» Activity: Leaving out every line before the one with "yellow brick A7:B7", write out the rest of the records below exactly.

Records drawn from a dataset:
--- START ---
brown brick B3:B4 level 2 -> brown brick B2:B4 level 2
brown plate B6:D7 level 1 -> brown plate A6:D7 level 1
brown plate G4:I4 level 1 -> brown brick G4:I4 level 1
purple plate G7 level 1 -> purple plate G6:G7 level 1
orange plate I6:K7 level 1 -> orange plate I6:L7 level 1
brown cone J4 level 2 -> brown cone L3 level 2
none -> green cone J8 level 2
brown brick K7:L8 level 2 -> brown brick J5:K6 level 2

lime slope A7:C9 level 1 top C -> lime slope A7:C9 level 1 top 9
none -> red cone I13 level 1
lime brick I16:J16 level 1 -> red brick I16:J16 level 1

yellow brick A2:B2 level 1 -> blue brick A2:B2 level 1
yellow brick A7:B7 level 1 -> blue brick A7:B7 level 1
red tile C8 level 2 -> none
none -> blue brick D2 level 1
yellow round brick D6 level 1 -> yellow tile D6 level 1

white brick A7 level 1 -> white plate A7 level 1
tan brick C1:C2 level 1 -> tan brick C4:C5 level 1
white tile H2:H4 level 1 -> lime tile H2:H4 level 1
--- END ---
» Response:
yellow brick A7:B7 level 1 -> blue brick A7:B7 level 1
red tile C8 level 2 -> none
none -> blue brick D2 level 1
yellow round brick D6 level 1 -> yellow tile D6 level 1

white brick A7 level 1 -> white plate A7 level 1
tan brick C1:C2 level 1 -> tan brick C4:C5 level 1
white tile H2:H4 level 1 -> lime tile H2:H4 level 1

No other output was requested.